** EXERCISE REQUIREMENTS **
Locate each line in the entries below that contains the string "breathe", and copy those lines. Uppercase and lowercase must match.

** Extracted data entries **
---------------

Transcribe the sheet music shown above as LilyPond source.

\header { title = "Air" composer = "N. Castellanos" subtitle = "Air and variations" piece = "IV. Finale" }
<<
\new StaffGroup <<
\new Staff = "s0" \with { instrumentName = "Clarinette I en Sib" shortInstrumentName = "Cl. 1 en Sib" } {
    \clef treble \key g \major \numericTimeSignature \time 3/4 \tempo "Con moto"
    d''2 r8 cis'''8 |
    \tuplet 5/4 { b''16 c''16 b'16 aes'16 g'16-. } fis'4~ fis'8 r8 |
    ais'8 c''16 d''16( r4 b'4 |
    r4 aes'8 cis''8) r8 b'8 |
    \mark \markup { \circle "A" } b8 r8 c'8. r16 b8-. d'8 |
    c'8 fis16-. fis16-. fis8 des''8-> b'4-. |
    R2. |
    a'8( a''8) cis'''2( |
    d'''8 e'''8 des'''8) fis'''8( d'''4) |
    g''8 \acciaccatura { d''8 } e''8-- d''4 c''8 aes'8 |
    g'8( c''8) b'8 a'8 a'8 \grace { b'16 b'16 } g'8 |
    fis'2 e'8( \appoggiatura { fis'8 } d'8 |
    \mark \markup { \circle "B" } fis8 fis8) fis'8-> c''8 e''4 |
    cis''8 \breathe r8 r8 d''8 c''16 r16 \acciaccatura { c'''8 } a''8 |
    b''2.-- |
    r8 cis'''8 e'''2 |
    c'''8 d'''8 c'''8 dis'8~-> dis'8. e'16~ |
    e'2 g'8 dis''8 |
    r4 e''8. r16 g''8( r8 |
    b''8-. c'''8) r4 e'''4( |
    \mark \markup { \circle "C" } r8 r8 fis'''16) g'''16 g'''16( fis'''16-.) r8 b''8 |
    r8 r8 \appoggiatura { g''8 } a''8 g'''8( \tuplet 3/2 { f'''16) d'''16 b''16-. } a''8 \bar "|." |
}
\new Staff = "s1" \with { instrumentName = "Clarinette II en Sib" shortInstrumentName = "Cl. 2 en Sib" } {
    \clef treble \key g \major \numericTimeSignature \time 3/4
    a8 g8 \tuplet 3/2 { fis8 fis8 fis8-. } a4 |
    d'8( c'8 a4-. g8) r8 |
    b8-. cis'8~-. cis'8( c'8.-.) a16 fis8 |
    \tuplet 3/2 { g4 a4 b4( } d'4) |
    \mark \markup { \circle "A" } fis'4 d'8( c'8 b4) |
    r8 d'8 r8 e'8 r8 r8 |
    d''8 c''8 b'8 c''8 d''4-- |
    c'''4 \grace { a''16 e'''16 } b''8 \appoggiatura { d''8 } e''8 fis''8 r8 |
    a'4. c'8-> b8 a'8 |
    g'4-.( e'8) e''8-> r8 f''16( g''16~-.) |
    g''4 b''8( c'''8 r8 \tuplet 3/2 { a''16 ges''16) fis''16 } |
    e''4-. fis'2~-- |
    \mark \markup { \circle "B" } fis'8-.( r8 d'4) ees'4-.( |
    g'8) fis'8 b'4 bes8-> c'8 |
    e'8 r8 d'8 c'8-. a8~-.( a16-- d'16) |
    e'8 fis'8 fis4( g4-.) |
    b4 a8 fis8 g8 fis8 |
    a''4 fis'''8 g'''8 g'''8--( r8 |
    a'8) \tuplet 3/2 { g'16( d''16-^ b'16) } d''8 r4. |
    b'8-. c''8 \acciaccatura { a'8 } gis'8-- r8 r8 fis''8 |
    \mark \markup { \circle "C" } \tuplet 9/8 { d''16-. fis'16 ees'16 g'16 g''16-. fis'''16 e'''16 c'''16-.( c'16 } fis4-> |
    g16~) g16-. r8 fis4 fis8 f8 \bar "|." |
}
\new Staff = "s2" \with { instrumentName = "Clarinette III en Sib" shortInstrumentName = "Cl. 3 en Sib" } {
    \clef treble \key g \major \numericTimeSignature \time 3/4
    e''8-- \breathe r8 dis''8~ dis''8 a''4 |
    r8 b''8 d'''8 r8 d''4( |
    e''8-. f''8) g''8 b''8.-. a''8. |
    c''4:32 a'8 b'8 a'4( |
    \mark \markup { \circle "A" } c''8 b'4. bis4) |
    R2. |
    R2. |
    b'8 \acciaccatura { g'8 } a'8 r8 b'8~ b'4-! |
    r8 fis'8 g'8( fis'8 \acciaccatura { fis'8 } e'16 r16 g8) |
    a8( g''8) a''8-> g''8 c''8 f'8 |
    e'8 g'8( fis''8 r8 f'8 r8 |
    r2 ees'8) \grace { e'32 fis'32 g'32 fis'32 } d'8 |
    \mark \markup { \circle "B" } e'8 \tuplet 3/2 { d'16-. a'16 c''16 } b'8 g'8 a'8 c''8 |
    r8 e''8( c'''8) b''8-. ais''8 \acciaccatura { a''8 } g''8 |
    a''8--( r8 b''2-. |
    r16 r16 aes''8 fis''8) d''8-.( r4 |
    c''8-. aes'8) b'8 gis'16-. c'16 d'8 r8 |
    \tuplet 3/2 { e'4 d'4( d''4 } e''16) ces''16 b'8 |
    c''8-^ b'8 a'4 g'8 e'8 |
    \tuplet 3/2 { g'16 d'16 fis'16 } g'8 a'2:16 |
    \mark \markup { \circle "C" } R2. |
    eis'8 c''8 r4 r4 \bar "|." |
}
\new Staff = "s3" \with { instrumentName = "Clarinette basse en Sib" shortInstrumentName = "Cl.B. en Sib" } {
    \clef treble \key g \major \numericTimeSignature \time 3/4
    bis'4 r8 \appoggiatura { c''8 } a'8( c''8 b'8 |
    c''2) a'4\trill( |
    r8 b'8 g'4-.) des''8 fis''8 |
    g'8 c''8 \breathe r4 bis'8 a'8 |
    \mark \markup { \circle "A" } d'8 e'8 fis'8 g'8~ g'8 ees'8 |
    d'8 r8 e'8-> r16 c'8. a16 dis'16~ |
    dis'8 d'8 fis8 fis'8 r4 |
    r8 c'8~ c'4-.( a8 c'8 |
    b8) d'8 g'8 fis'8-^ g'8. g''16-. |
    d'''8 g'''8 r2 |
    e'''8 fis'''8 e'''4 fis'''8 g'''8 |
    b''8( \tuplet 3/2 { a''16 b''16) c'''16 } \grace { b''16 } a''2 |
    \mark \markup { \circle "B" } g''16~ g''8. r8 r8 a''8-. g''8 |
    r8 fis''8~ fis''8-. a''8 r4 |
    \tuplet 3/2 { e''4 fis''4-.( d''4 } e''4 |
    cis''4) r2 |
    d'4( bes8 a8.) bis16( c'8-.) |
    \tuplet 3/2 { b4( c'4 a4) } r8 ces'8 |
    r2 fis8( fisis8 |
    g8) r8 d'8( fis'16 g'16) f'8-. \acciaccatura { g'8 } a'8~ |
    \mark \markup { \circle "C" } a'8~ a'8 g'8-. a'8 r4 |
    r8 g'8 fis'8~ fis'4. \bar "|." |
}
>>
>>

---------------

** ANSWER TO THE EXERCISE **
    cis''8 \breathe r8 r8 d''8 c''16 r16 \acciaccatura { c'''8 } a''8 |
    e''8-- \breathe r8 dis''8~ dis''8 a''4 |
    g'8 c''8 \breathe r4 bis'8 a'8 |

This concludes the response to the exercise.